> Goal: Set out the listing below as a numbered list, leaving out any blank lines.

> Stored data:
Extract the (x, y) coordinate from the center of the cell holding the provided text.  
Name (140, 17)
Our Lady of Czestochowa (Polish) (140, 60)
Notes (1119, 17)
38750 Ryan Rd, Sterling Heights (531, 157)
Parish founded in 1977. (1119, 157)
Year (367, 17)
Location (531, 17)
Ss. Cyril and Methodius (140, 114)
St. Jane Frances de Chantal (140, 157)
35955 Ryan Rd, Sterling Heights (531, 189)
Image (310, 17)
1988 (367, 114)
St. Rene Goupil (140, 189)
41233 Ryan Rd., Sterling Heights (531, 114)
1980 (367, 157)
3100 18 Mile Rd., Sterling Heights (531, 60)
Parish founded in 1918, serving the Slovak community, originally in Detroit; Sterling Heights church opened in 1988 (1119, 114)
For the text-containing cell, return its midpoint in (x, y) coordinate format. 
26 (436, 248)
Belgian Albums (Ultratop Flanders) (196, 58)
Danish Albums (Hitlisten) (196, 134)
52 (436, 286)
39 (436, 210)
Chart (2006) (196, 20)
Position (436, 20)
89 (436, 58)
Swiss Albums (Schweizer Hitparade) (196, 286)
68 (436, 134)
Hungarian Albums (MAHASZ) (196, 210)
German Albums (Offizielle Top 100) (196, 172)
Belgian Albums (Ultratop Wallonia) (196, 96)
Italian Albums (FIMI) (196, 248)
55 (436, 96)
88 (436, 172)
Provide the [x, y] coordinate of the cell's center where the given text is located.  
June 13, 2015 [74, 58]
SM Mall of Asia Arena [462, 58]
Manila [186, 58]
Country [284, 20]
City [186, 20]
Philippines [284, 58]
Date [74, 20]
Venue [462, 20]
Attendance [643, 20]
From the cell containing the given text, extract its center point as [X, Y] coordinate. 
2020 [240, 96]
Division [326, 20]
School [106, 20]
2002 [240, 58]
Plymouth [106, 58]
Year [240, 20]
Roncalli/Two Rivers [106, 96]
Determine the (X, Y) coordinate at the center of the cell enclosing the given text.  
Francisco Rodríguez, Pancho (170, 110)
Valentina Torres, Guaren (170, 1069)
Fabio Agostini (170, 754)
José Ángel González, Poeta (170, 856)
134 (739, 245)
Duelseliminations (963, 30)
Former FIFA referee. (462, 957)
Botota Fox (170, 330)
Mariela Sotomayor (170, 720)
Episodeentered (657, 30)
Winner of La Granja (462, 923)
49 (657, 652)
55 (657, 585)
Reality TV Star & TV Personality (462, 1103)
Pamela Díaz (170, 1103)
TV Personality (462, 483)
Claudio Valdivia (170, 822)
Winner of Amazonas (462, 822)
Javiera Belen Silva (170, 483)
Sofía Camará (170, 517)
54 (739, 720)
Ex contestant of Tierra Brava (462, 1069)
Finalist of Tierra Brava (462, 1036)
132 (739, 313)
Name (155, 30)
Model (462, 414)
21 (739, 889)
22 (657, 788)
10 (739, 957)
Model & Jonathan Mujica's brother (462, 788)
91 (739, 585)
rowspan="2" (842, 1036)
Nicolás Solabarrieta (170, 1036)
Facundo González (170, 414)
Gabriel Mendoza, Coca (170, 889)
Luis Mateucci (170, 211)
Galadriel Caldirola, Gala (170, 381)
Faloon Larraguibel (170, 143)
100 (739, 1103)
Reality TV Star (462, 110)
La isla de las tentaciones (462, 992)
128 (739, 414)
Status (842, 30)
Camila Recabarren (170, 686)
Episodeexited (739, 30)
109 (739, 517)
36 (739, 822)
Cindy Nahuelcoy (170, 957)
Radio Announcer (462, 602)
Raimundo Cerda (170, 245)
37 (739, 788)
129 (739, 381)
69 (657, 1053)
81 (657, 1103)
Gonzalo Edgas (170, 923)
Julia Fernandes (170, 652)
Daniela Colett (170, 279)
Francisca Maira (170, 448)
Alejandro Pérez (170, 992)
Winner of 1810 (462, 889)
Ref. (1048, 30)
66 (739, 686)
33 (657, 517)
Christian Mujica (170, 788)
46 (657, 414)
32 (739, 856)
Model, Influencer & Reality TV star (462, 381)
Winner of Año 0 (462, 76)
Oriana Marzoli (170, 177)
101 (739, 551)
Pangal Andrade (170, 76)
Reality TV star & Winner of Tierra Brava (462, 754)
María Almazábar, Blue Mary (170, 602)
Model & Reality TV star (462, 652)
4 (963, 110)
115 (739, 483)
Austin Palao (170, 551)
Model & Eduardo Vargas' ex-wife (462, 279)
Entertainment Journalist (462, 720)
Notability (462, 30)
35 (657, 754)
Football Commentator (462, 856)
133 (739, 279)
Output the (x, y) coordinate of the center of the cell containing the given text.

> Solution for this problem:
1. Extract the (x, y) coordinate from the center of the cell holding the provided text.  
2. Name (140, 17)
3. Our Lady of Czestochowa (Polish) (140, 60)
4. Notes (1119, 17)
5. 38750 Ryan Rd, Sterling Heights (531, 157)
6. Parish founded in 1977. (1119, 157)
7. Year (367, 17)
8. Location (531, 17)
9. Ss. Cyril and Methodius (140, 114)
10. St. Jane Frances de Chantal (140, 157)
11. 35955 Ryan Rd, Sterling Heights (531, 189)
12. Image (310, 17)
13. 1988 (367, 114)
14. St. Rene Goupil (140, 189)
15. 41233 Ryan Rd., Sterling Heights (531, 114)
16. 1980 (367, 157)
17. 3100 18 Mile Rd., Sterling Heights (531, 60)
18. Parish founded in 1918, serving the Slovak community, originally in Detroit; Sterling Heights church opened in 1988 (1119, 114)
19. For the text-containing cell, return its midpoint in (x, y) coordinate format. 
20. 26 (436, 248)
21. Belgian Albums (Ultratop Flanders) (196, 58)
22. Danish Albums (Hitlisten) (196, 134)
23. 52 (436, 286)
24. 39 (436, 210)
25. Chart (2006) (196, 20)
26. Position (436, 20)
27. 89 (436, 58)
28. Swiss Albums (Schweizer Hitparade) (196, 286)
29. 68 (436, 134)
30. Hungarian Albums (MAHASZ) (196, 210)
31. German Albums (Offizielle Top 100) (196, 172)
32. Belgian Albums (Ultratop Wallonia) (196, 96)
33. Italian Albums (FIMI) (196, 248)
34. 55 (436, 96)
35. 88 (436, 172)
36. Provide the [x, y] coordinate of the cell's center where the given text is located.  
37. June 13, 2015 [74, 58]
38. SM Mall of Asia Arena [462, 58]
39. Manila [186, 58]
40. Country [284, 20]
41. City [186, 20]
42. Philippines [284, 58]
43. Date [74, 20]
44. Venue [462, 20]
45. Attendance [643, 20]
46. From the cell containing the given text, extract its center point as [X, Y] coordinate. 
47. 2020 [240, 96]
48. Division [326, 20]
49. School [106, 20]
50. 2002 [240, 58]
51. Plymouth [106, 58]
52. Year [240, 20]
53. Roncalli/Two Rivers [106, 96]
54. Determine the (X, Y) coordinate at the center of the cell enclosing the given text.  
55. Francisco Rodríguez, Pancho (170, 110)
56. Valentina Torres, Guaren (170, 1069)
57. Fabio Agostini (170, 754)
58. José Ángel González, Poeta (170, 856)
59. 134 (739, 245)
60. Duelseliminations (963, 30)
61. Former FIFA referee. (462, 957)
62. Botota Fox (170, 330)
63. Mariela Sotomayor (170, 720)
64. Episodeentered (657, 30)
65. Winner of La Granja (462, 923)
66. 49 (657, 652)
67. 55 (657, 585)
68. Reality TV Star & TV Personality (462, 1103)
69. Pamela Díaz (170, 1103)
70. TV Personality (462, 483)
71. Claudio Valdivia (170, 822)
72. Winner of Amazonas (462, 822)
73. Javiera Belen Silva (170, 483)
74. Sofía Camará (170, 517)
75. 54 (739, 720)
76. Ex contestant of Tierra Brava (462, 1069)
77. Finalist of Tierra Brava (462, 1036)
78. 132 (739, 313)
79. Name (155, 30)
80. Model (462, 414)
81. 21 (739, 889)
82. 22 (657, 788)
83. 10 (739, 957)
84. Model & Jonathan Mujica's brother (462, 788)
85. 91 (739, 585)
86. rowspan="2" (842, 1036)
87. Nicolás Solabarrieta (170, 1036)
88. Facundo González (170, 414)
89. Gabriel Mendoza, Coca (170, 889)
90. Luis Mateucci (170, 211)
91. Galadriel Caldirola, Gala (170, 381)
92. Faloon Larraguibel (170, 143)
93. 100 (739, 1103)
94. Reality TV Star (462, 110)
95. La isla de las tentaciones (462, 992)
96. 128 (739, 414)
97. Status (842, 30)
98. Camila Recabarren (170, 686)
99. Episodeexited (739, 30)
100. 109 (739, 517)
101. 36 (739, 822)
102. Cindy Nahuelcoy (170, 957)
103. Radio Announcer (462, 602)
104. Raimundo Cerda (170, 245)
105. 37 (739, 788)
106. 129 (739, 381)
107. 69 (657, 1053)
108. 81 (657, 1103)
109. Gonzalo Edgas (170, 923)
110. Julia Fernandes (170, 652)
111. Daniela Colett (170, 279)
112. Francisca Maira (170, 448)
113. Alejandro Pérez (170, 992)
114. Winner of 1810 (462, 889)
115. Ref. (1048, 30)
116. 66 (739, 686)
117. 33 (657, 517)
118. Christian Mujica (170, 788)
119. 46 (657, 414)
120. 32 (739, 856)
121. Model, Influencer & Reality TV star (462, 381)
122. Winner of Año 0 (462, 76)
123. Oriana Marzoli (170, 177)
124. 101 (739, 551)
125. Pangal Andrade (170, 76)
126. Reality TV star & Winner of Tierra Brava (462, 754)
127. María Almazábar, Blue Mary (170, 602)
128. Model & Reality TV star (462, 652)
129. 4 (963, 110)
130. 115 (739, 483)
131. Austin Palao (170, 551)
132. Model & Eduardo Vargas' ex-wife (462, 279)
133. Entertainment Journalist (462, 720)
134. Notability (462, 30)
135. 35 (657, 754)
136. Football Commentator (462, 856)
137. 133 (739, 279)
138. Output the (x, y) coordinate of the center of the cell containing the given text.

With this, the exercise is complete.